_Records supplied:_
------------------------------------

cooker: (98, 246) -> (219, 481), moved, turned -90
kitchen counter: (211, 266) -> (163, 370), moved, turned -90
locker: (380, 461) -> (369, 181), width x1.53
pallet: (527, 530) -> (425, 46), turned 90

------------------------------------

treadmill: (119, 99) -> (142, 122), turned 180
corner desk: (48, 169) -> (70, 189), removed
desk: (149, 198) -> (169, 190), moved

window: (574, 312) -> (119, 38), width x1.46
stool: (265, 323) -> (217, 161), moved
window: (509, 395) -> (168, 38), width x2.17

------------------------------------

_Exercise goal:_ Return all lines from the data above with "width" in them.

_Worked solution:_
locker: (380, 461) -> (369, 181), width x1.53
window: (574, 312) -> (119, 38), width x1.46
window: (509, 395) -> (168, 38), width x2.17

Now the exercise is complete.